- **Task description**: I'd like an exact copy of every line from the start of the entries below through the line containing "C7: 6.8uF (MID2, SPK)", please.

Data records:
>>>

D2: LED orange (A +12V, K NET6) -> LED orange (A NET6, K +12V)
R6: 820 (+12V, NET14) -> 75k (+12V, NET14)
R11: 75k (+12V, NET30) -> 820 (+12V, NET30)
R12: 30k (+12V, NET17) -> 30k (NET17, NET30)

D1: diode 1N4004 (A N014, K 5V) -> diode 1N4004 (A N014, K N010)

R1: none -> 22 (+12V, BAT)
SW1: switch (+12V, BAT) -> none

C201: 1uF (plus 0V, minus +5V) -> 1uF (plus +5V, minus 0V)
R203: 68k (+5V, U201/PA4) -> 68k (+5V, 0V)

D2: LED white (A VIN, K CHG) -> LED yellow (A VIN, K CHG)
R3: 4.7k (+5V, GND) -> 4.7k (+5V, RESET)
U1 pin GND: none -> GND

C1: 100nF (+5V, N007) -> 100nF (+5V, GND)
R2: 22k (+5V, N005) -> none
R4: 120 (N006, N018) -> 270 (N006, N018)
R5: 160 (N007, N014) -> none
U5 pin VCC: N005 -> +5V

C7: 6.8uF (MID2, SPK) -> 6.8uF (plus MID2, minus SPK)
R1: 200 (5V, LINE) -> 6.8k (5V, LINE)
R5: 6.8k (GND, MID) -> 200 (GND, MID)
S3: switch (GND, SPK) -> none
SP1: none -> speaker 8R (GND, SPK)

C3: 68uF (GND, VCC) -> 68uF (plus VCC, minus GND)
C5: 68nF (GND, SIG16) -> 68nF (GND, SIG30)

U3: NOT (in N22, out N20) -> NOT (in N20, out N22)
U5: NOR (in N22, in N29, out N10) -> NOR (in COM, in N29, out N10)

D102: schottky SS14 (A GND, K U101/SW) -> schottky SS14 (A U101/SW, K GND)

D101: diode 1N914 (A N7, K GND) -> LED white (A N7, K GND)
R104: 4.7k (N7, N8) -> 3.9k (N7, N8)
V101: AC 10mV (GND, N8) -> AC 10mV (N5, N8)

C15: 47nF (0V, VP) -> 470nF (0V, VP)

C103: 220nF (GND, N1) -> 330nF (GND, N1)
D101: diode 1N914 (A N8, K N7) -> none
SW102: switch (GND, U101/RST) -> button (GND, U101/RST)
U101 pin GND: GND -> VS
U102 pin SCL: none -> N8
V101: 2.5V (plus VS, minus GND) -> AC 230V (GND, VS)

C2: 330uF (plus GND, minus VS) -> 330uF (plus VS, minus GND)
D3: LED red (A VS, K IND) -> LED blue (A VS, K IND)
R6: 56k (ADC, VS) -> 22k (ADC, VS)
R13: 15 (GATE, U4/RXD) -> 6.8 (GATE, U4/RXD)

<<<

- **Expected answer**:
D2: LED orange (A +12V, K NET6) -> LED orange (A NET6, K +12V)
R6: 820 (+12V, NET14) -> 75k (+12V, NET14)
R11: 75k (+12V, NET30) -> 820 (+12V, NET30)
R12: 30k (+12V, NET17) -> 30k (NET17, NET30)

D1: diode 1N4004 (A N014, K 5V) -> diode 1N4004 (A N014, K N010)

R1: none -> 22 (+12V, BAT)
SW1: switch (+12V, BAT) -> none

C201: 1uF (plus 0V, minus +5V) -> 1uF (plus +5V, minus 0V)
R203: 68k (+5V, U201/PA4) -> 68k (+5V, 0V)

D2: LED white (A VIN, K CHG) -> LED yellow (A VIN, K CHG)
R3: 4.7k (+5V, GND) -> 4.7k (+5V, RESET)
U1 pin GND: none -> GND

C1: 100nF (+5V, N007) -> 100nF (+5V, GND)
R2: 22k (+5V, N005) -> none
R4: 120 (N006, N018) -> 270 (N006, N018)
R5: 160 (N007, N014) -> none
U5 pin VCC: N005 -> +5V

C7: 6.8uF (MID2, SPK) -> 6.8uF (plus MID2, minus SPK)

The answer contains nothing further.